[Opening Record set section]

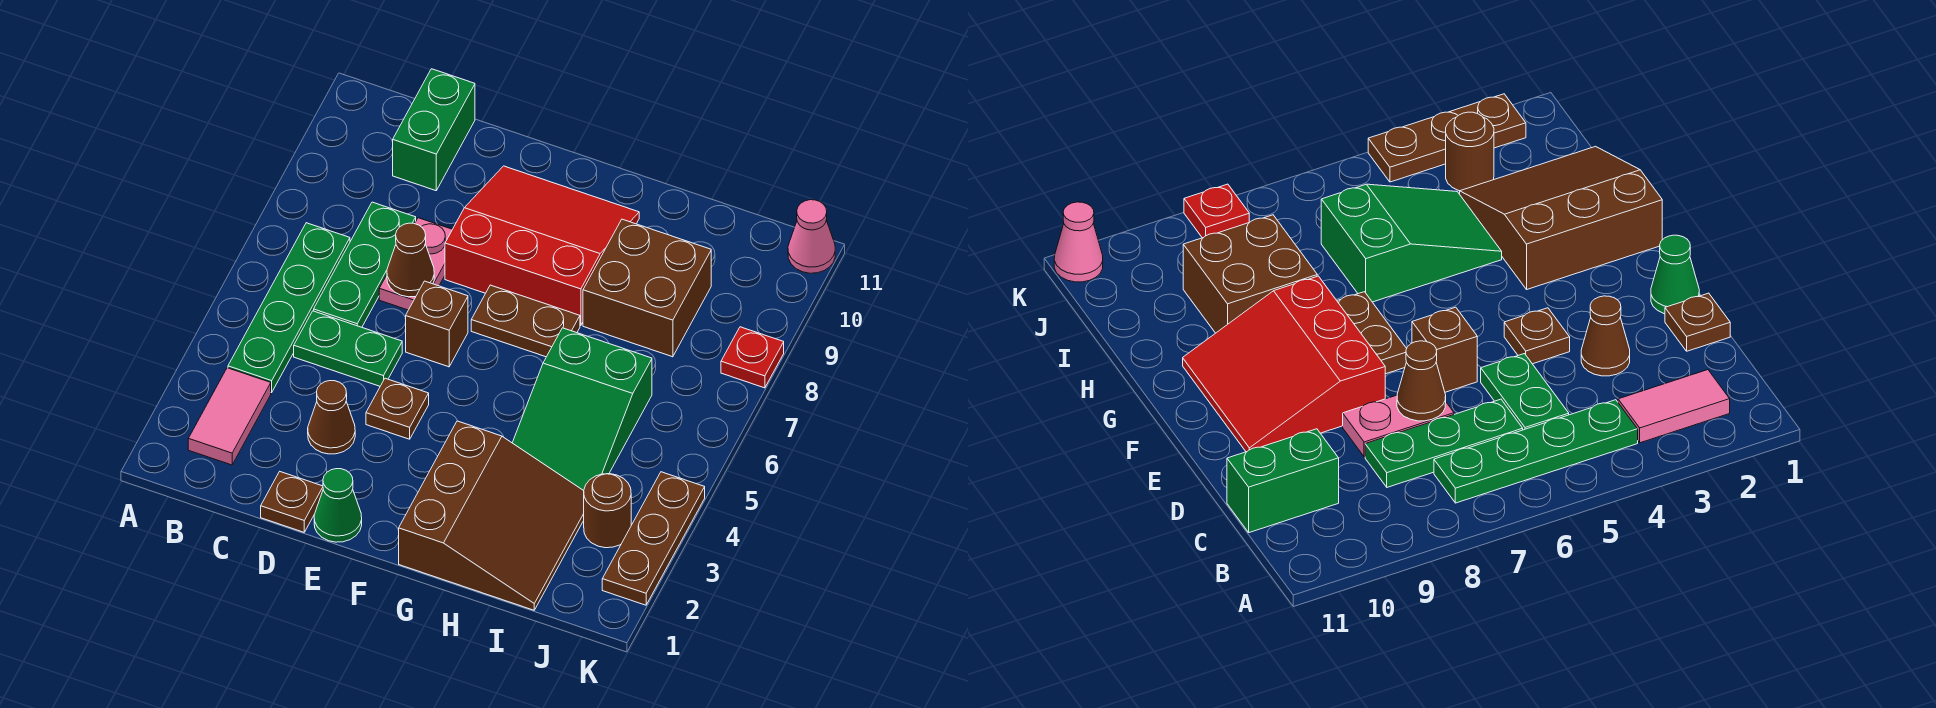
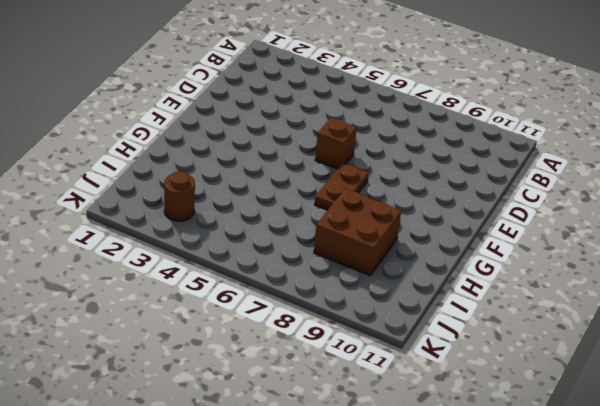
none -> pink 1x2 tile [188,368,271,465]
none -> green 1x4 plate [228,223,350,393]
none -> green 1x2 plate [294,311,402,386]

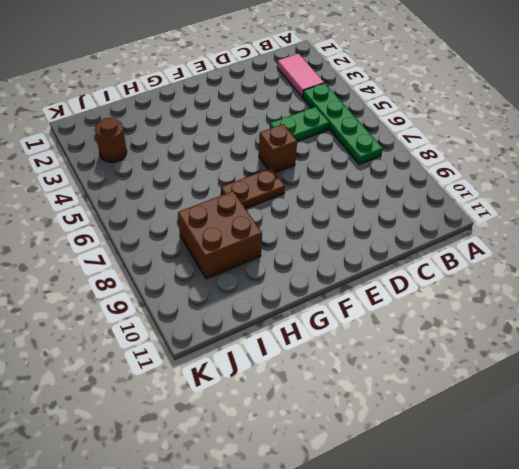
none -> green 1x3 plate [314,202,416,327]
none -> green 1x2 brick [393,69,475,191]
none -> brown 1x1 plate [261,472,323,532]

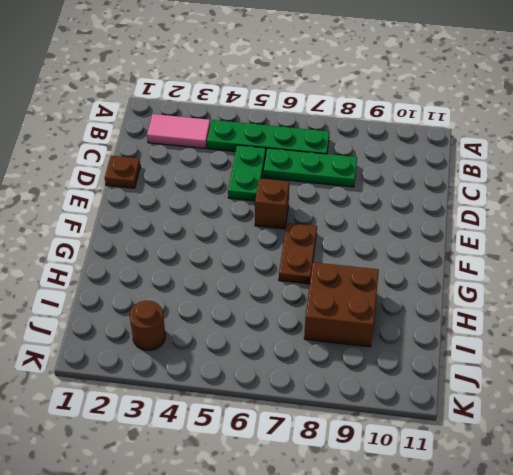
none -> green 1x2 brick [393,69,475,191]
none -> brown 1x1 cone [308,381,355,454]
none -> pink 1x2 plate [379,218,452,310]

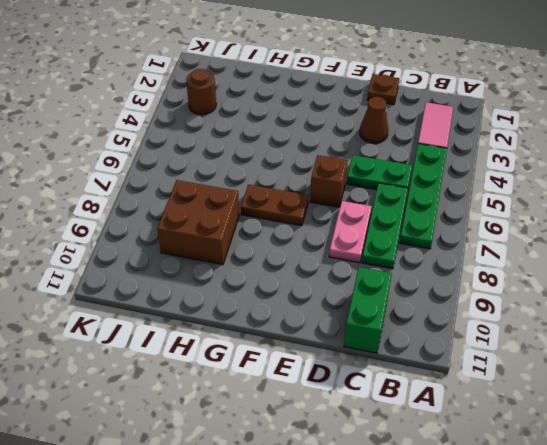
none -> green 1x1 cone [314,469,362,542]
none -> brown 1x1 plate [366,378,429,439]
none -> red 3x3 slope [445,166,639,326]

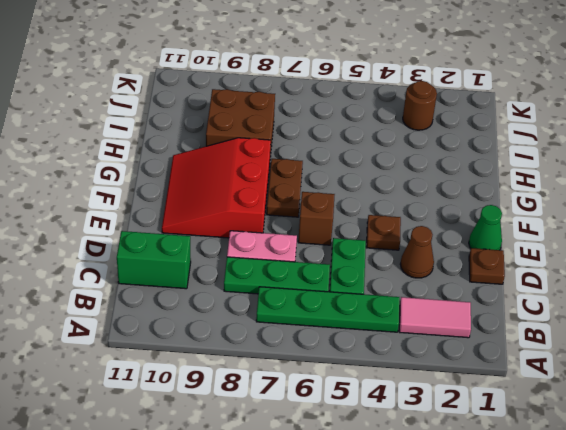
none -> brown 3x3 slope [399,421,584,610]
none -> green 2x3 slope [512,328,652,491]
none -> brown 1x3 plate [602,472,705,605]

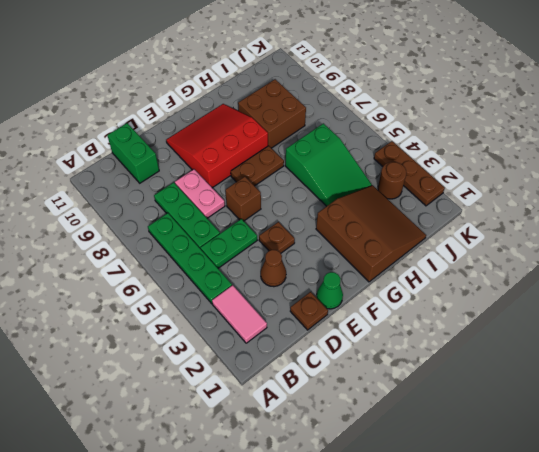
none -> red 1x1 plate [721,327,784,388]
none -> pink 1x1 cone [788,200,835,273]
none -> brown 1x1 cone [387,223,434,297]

[Closing Record set section]
[Opening Record set section]

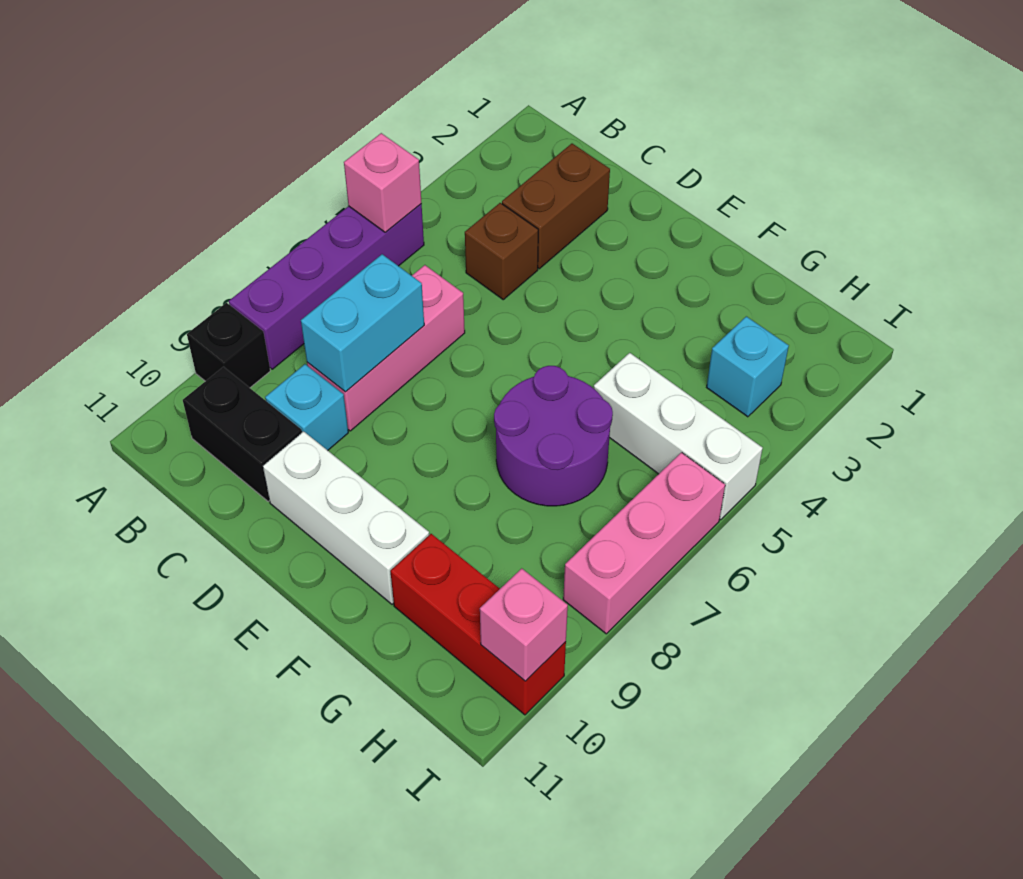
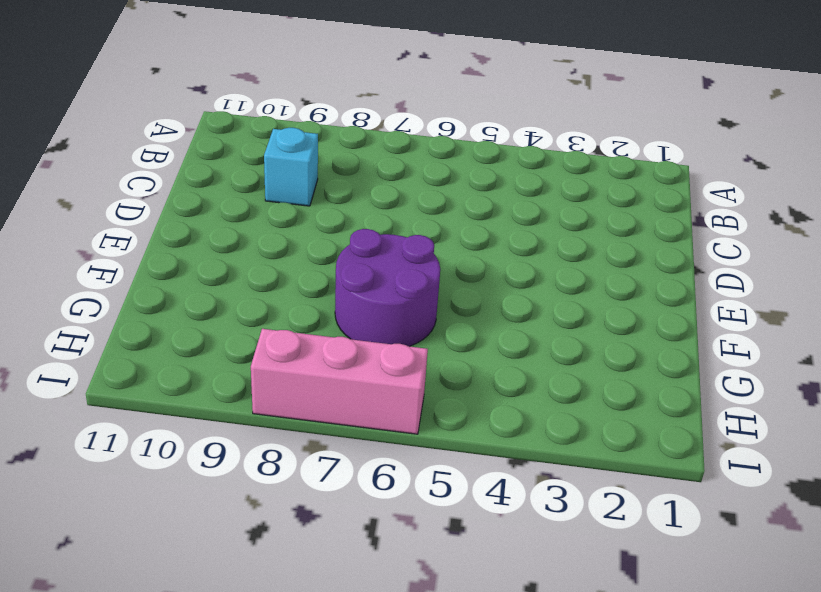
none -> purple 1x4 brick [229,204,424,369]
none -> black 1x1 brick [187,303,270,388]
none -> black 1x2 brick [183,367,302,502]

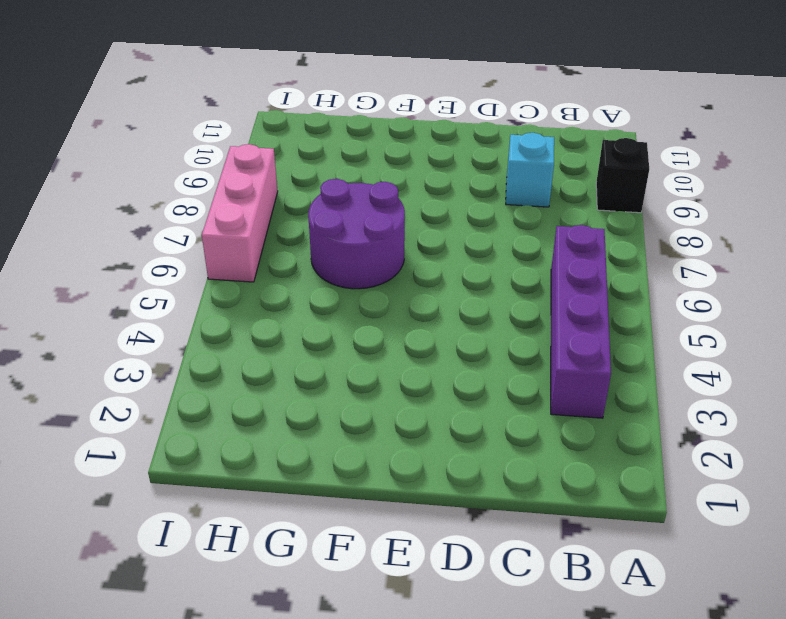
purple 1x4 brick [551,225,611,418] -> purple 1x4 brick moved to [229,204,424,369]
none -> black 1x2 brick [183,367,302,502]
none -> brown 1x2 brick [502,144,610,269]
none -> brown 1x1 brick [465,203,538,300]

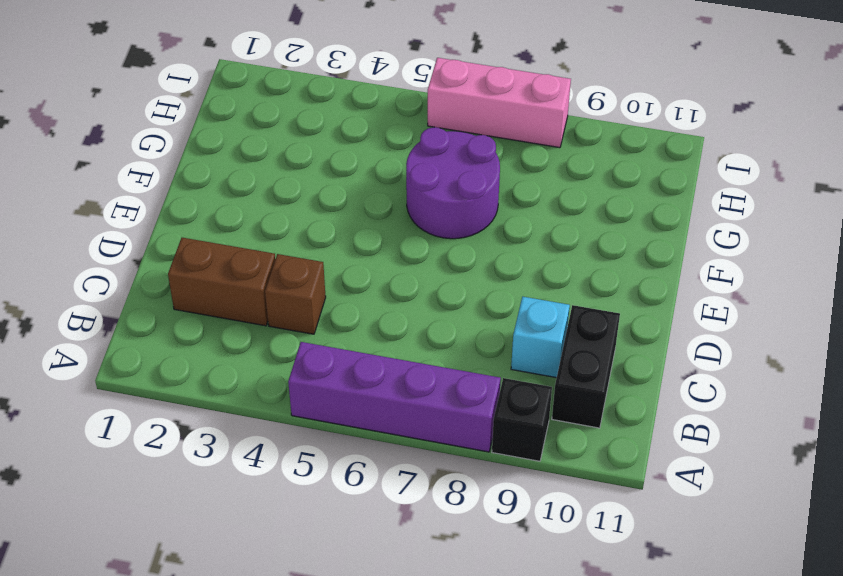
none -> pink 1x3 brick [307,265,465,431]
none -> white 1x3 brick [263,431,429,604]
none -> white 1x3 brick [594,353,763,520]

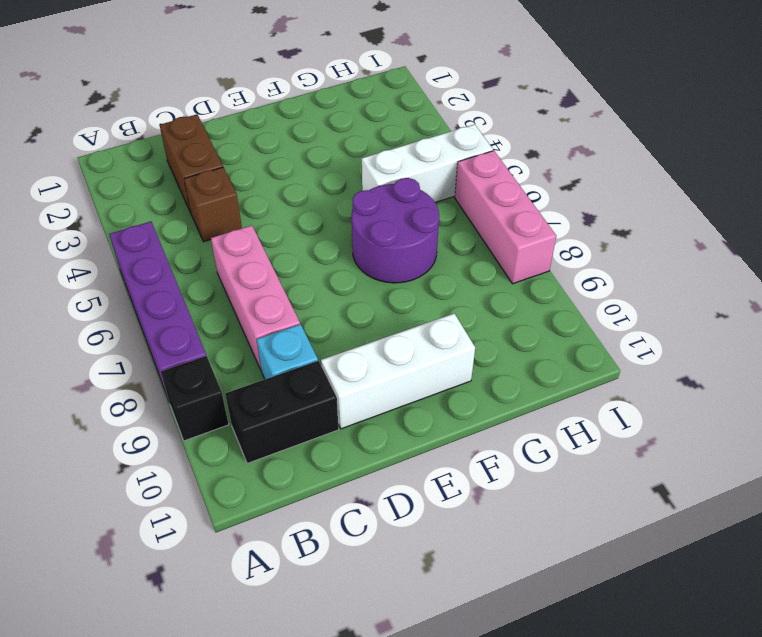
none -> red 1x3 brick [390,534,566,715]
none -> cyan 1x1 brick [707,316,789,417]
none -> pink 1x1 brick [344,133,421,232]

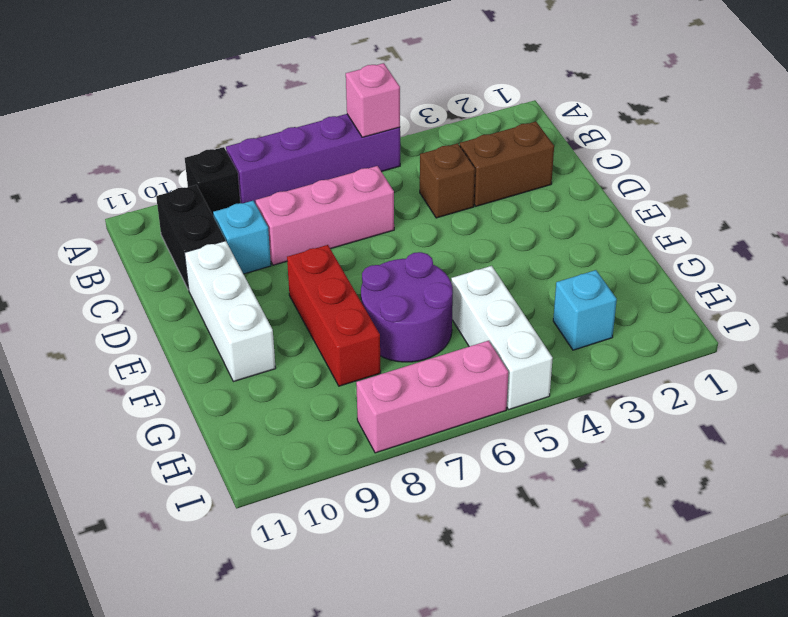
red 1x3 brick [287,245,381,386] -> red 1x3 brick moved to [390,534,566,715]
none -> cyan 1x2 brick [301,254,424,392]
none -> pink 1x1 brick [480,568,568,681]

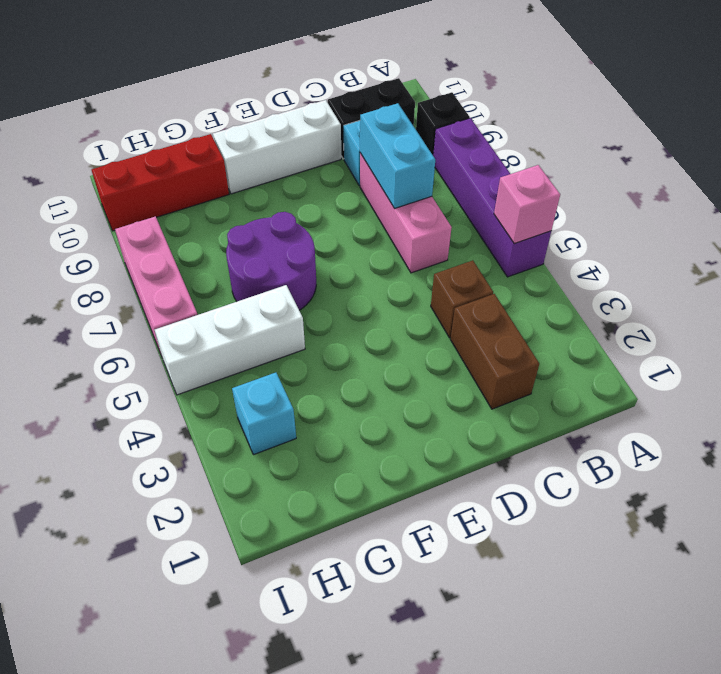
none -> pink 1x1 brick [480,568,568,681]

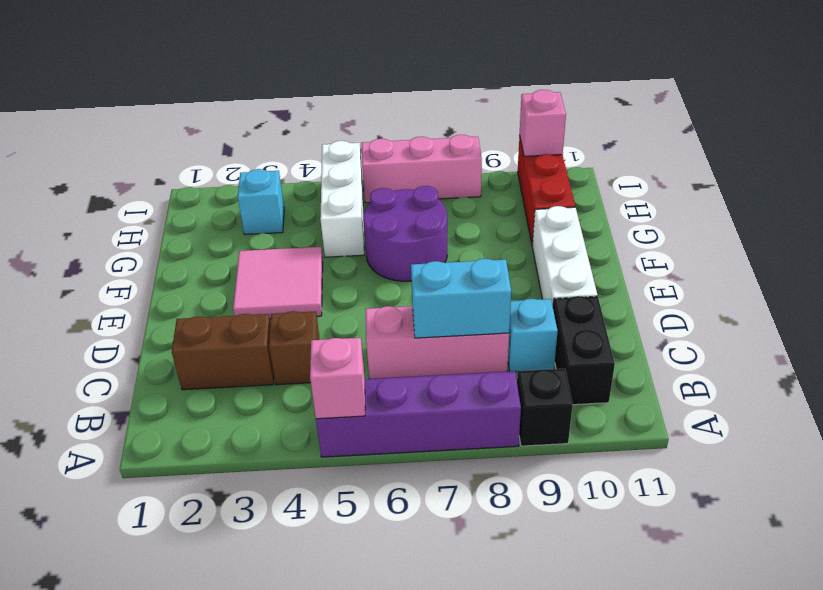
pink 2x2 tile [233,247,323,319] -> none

[Closing Record set section]

# Task instructions
Return only the stretch above from the line containing "none -> pink 1x3 brick [307,265,465,431]" through the line containing "pink 2x2 tile [233,247,323,319] -> none", word for word and without pictures.

# Reply
none -> pink 1x3 brick [307,265,465,431]
none -> white 1x3 brick [263,431,429,604]
none -> white 1x3 brick [594,353,763,520]

none -> red 1x3 brick [390,534,566,715]
none -> cyan 1x1 brick [707,316,789,417]
none -> pink 1x1 brick [344,133,421,232]

red 1x3 brick [287,245,381,386] -> red 1x3 brick moved to [390,534,566,715]
none -> cyan 1x2 brick [301,254,424,392]
none -> pink 1x1 brick [480,568,568,681]

none -> pink 1x1 brick [480,568,568,681]

pink 2x2 tile [233,247,323,319] -> none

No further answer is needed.